MATERIALS PROVIDED:

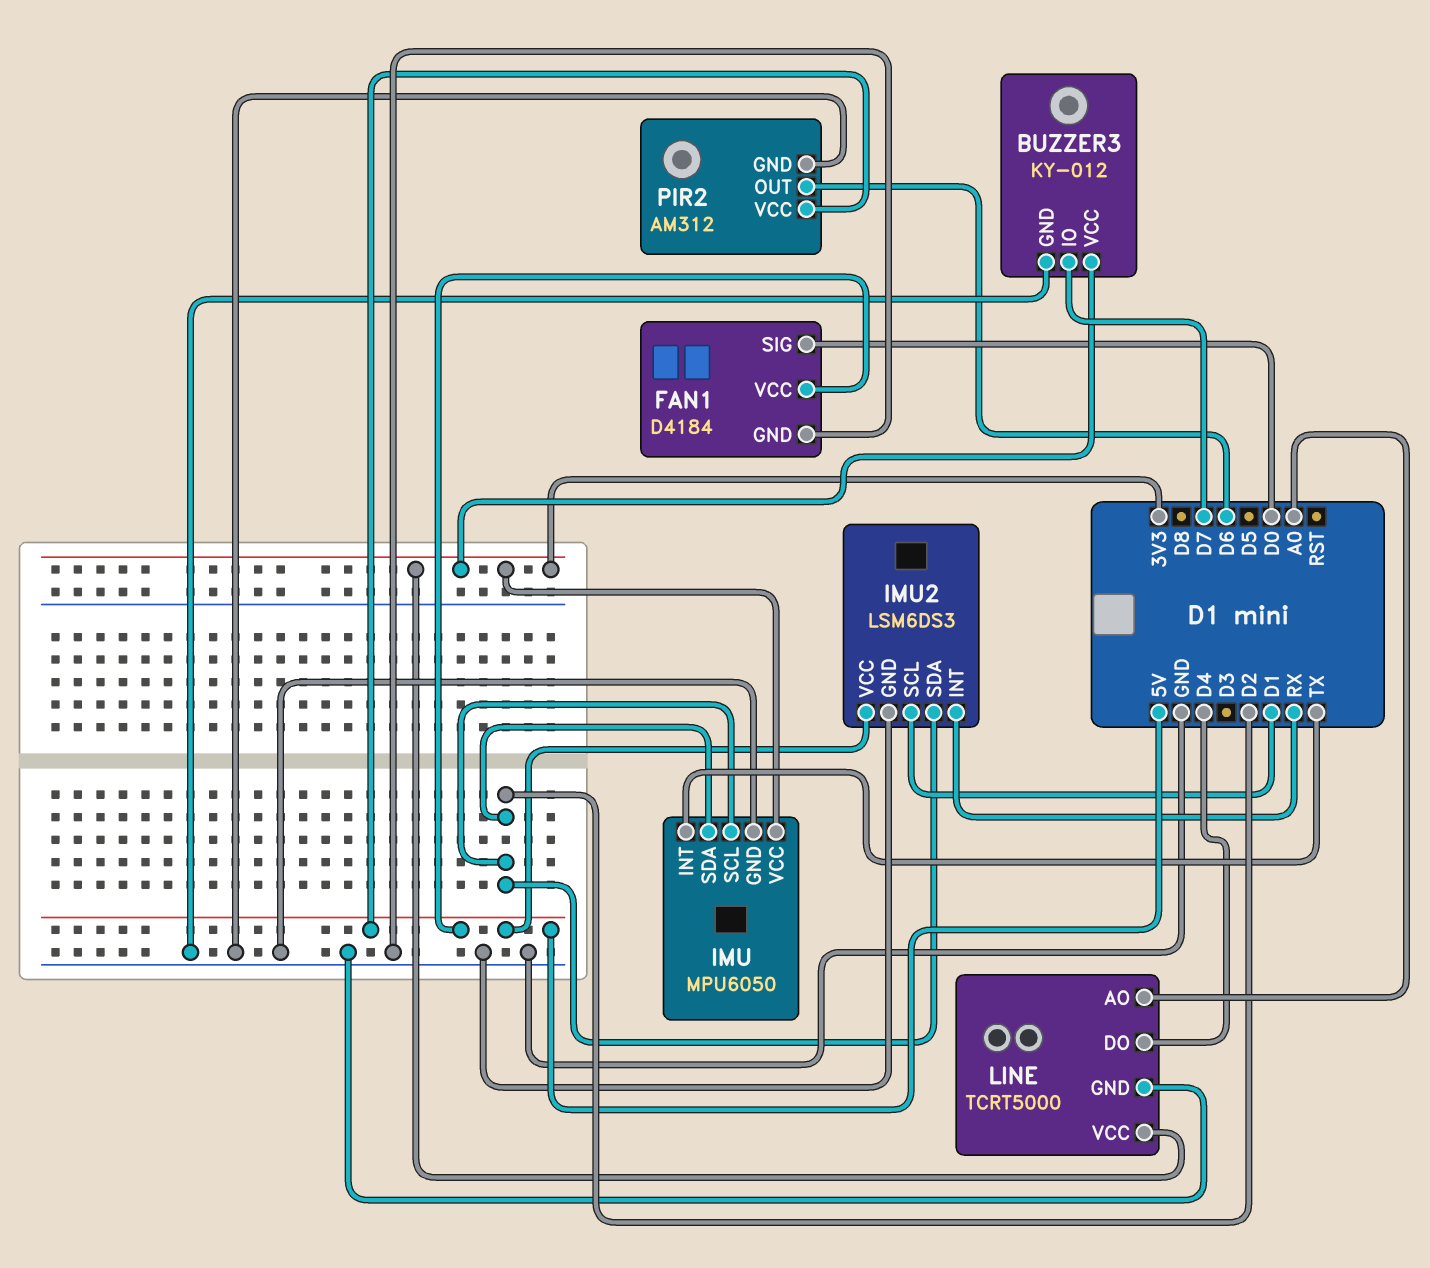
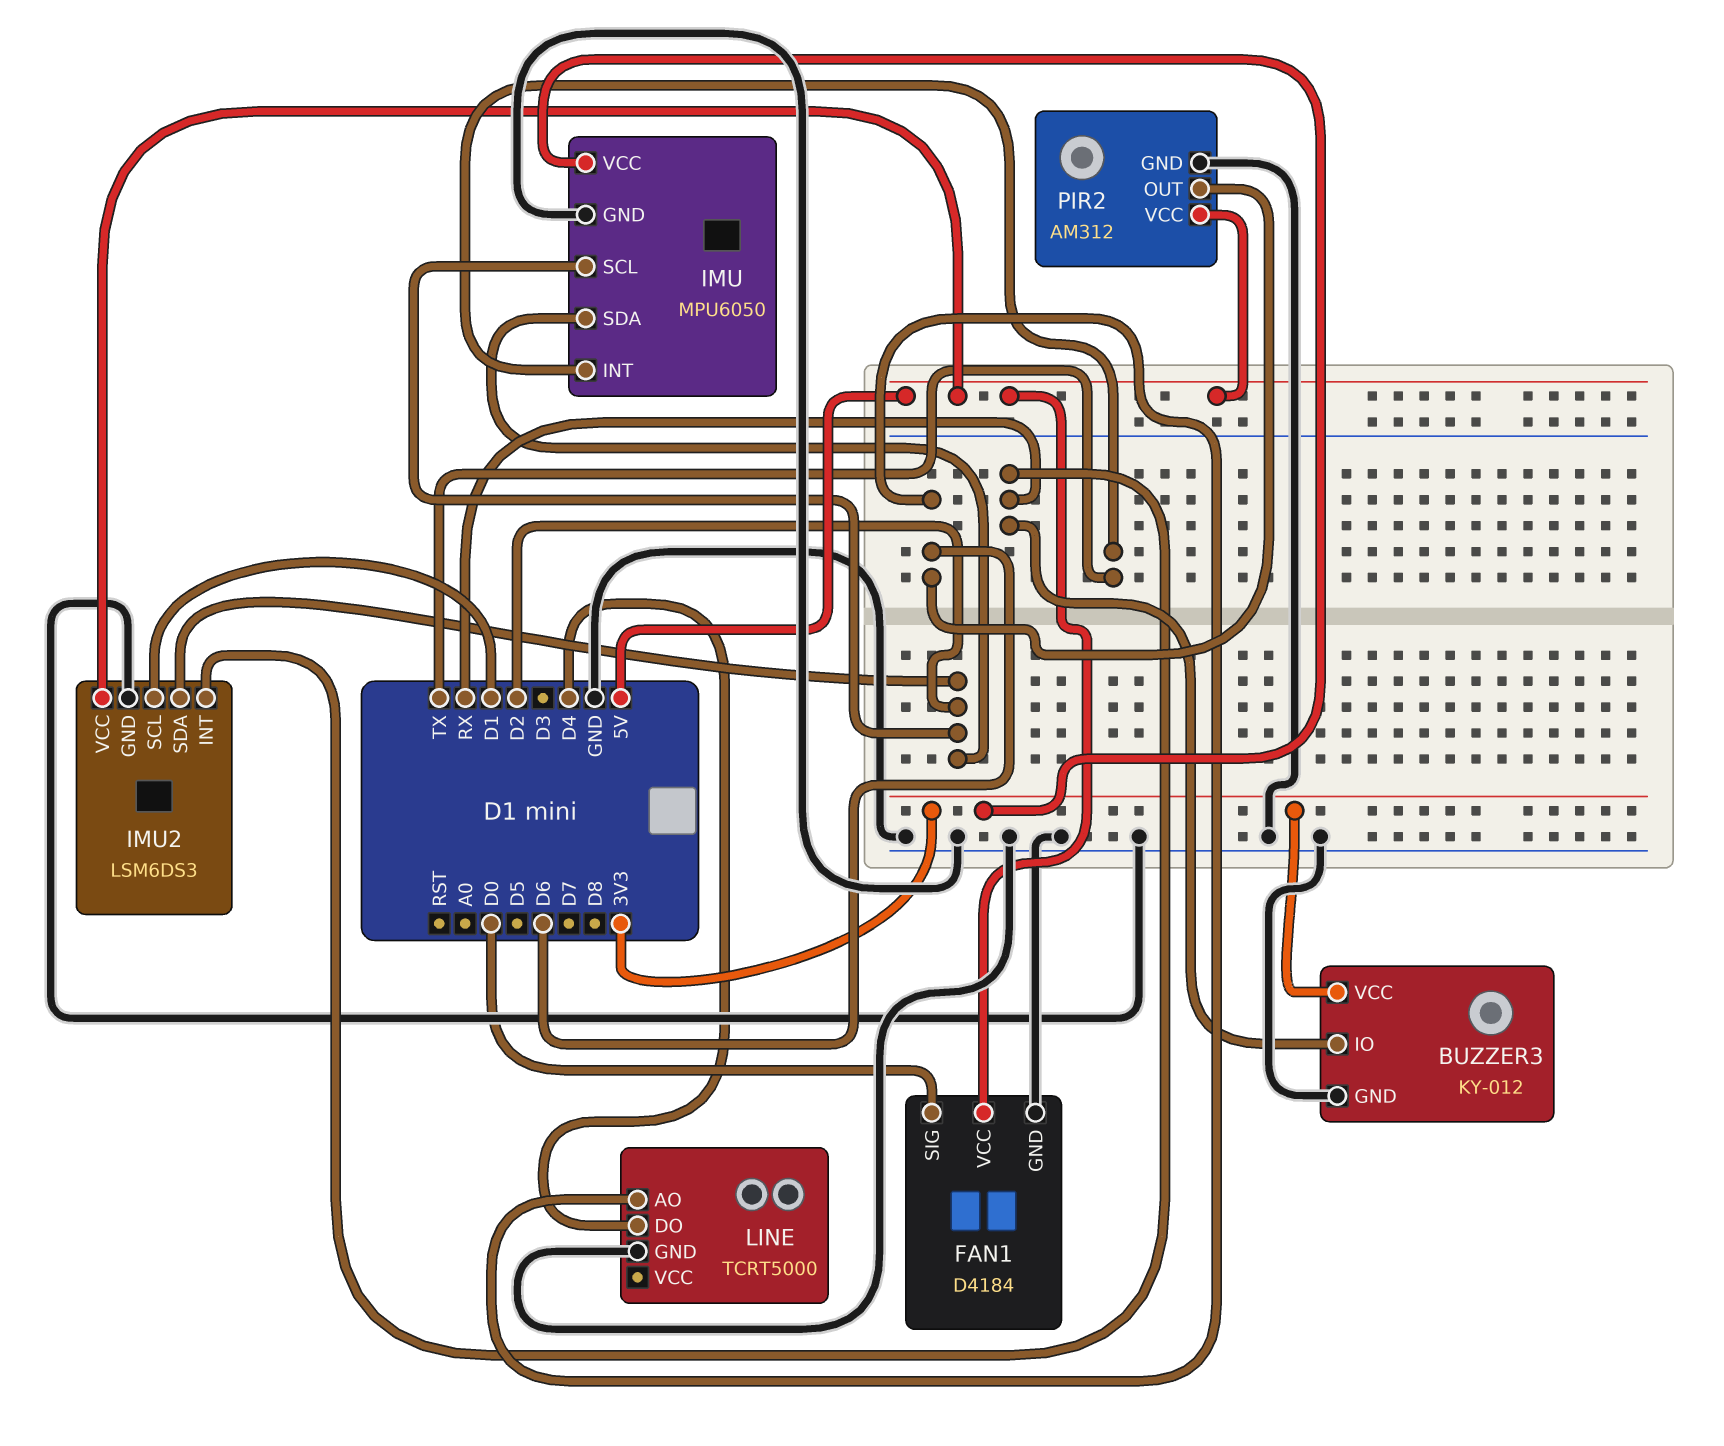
BUZZER3 pin IO: D7 -> RX
LINE pin AO: A0 -> D6
LINE pin VCC: 3V3 -> none

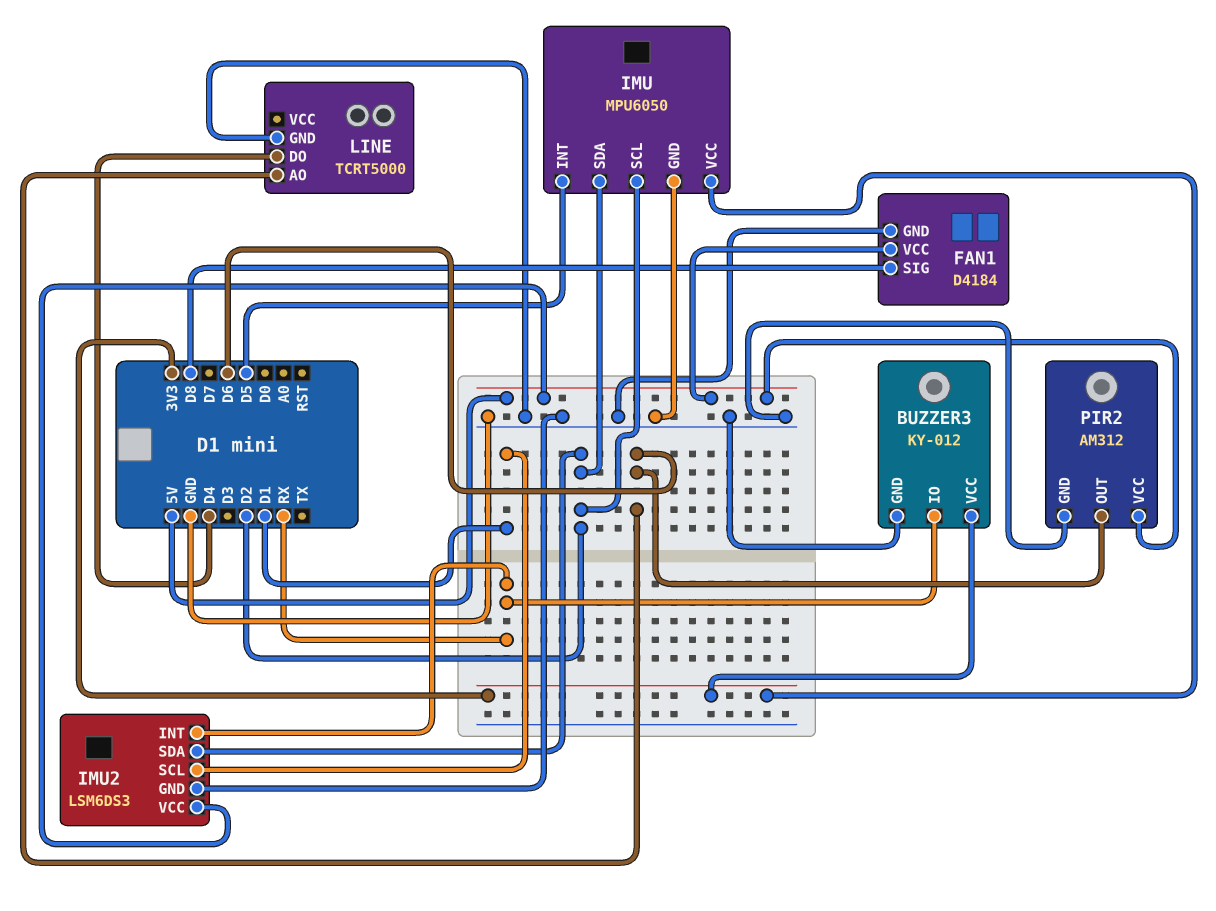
FAN1 pin SIG: D0 -> D8
IMU pin INT: TX -> D5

WHAT IS EXPECTED:
Output the material verbatim, skipping the images.

REPLY TO THE EXERCISE:
BUZZER3 pin IO: D7 -> RX
LINE pin AO: A0 -> D6
LINE pin VCC: 3V3 -> none

FAN1 pin SIG: D0 -> D8
IMU pin INT: TX -> D5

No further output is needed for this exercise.